• Prompt: From the line containing "turquoise cutting board: 8 -> 7" down to the last line of the material, return those lines verbatim and only those.

• Dataset content:
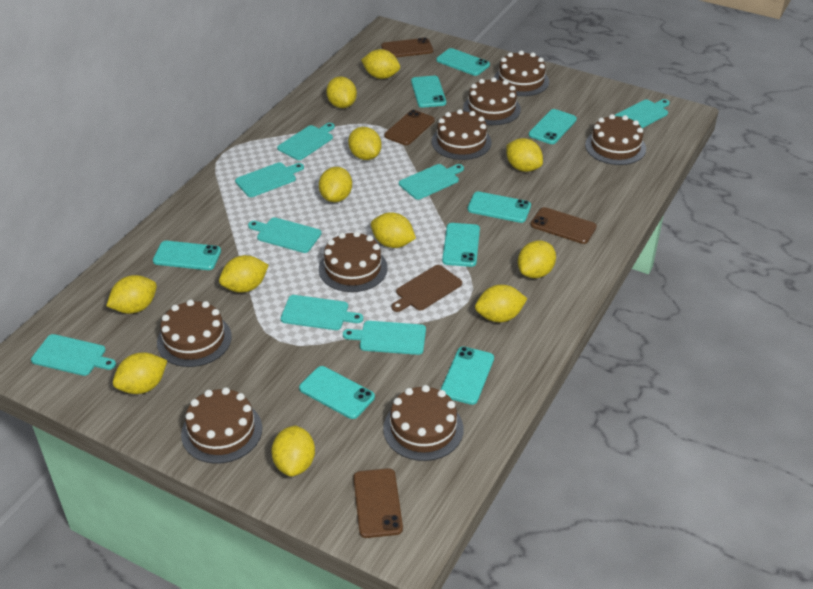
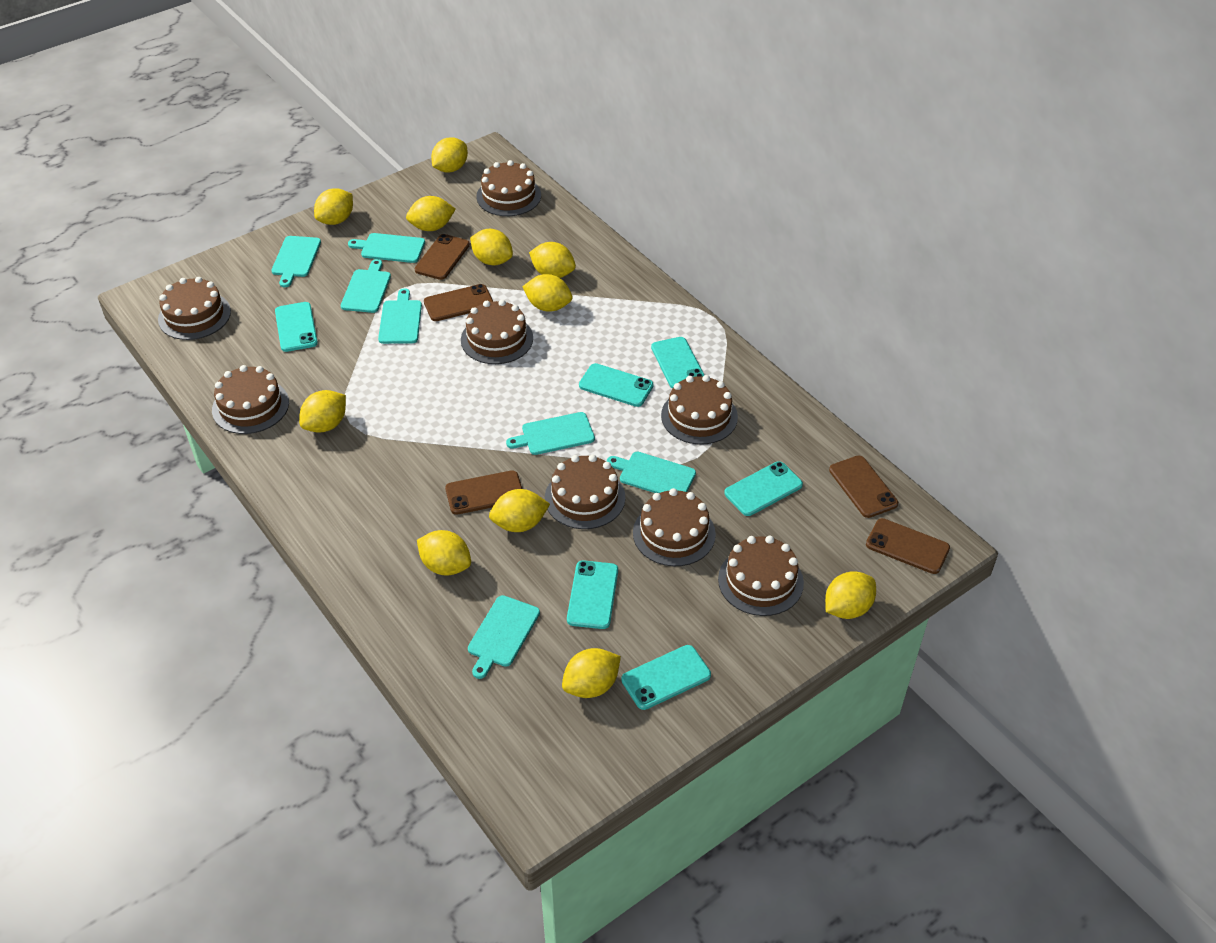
brown cutting board: 1 -> 0
brown phone: 4 -> 5
turquoise cutting board: 8 -> 7
turquoise phone: 8 -> 6
yellow lemon: 12 -> 11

• Response:
turquoise cutting board: 8 -> 7
turquoise phone: 8 -> 6
yellow lemon: 12 -> 11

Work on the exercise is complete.